=== Section Start ===
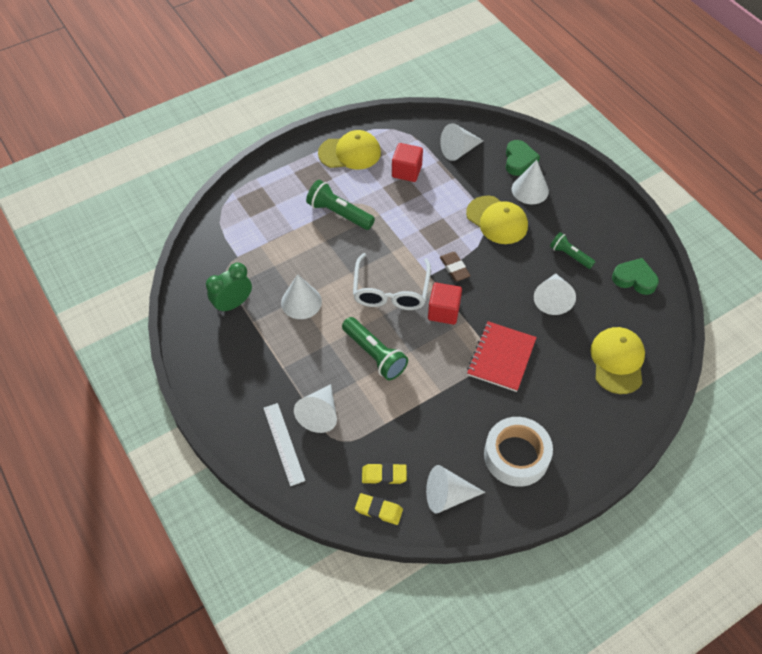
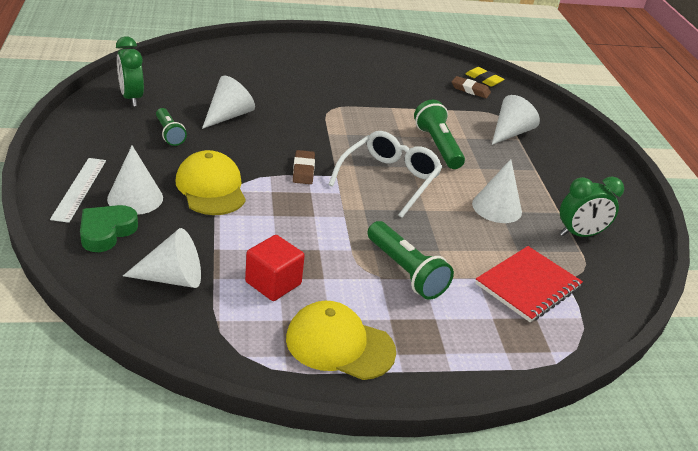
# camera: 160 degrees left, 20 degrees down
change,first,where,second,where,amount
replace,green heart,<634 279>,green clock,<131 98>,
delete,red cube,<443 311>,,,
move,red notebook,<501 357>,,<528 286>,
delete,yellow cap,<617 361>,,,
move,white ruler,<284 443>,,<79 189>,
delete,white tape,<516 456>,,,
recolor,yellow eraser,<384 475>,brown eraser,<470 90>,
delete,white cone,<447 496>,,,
=== Section End ===
=== Section Start ===
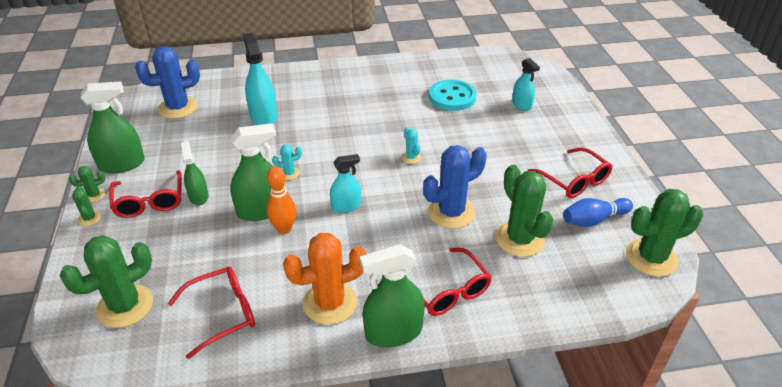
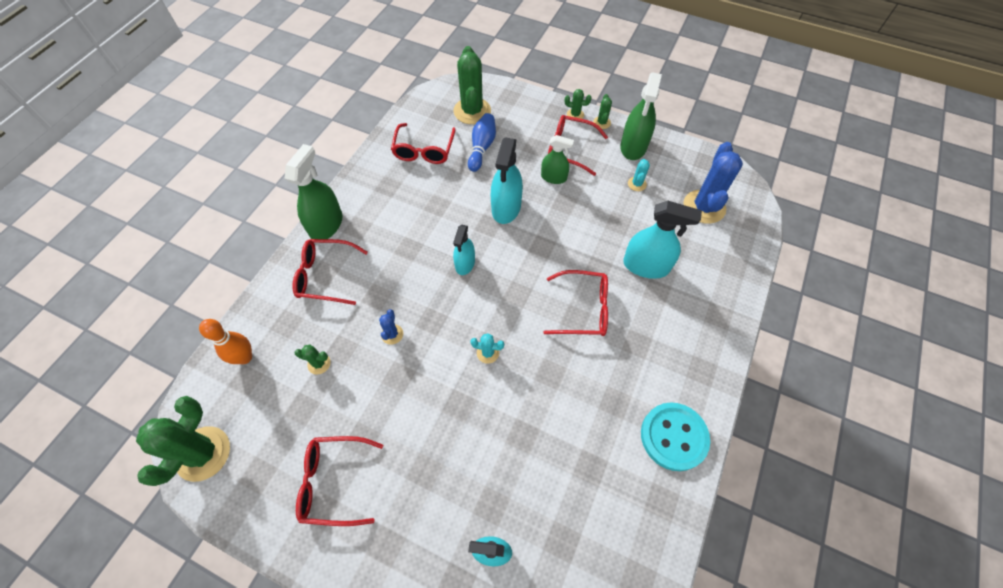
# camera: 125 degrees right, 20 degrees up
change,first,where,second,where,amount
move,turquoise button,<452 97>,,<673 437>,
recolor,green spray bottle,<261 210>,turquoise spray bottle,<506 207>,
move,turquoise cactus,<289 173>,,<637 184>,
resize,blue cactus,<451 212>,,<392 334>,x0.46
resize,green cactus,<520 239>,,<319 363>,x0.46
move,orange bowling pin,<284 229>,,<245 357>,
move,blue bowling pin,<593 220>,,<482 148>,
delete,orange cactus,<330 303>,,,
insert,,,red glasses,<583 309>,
=== Section End ===
_WORK REQUIRED_: Produce the number of lines in the data containing the string "bowling", with nothing added.

_ANSWER BOX_: 2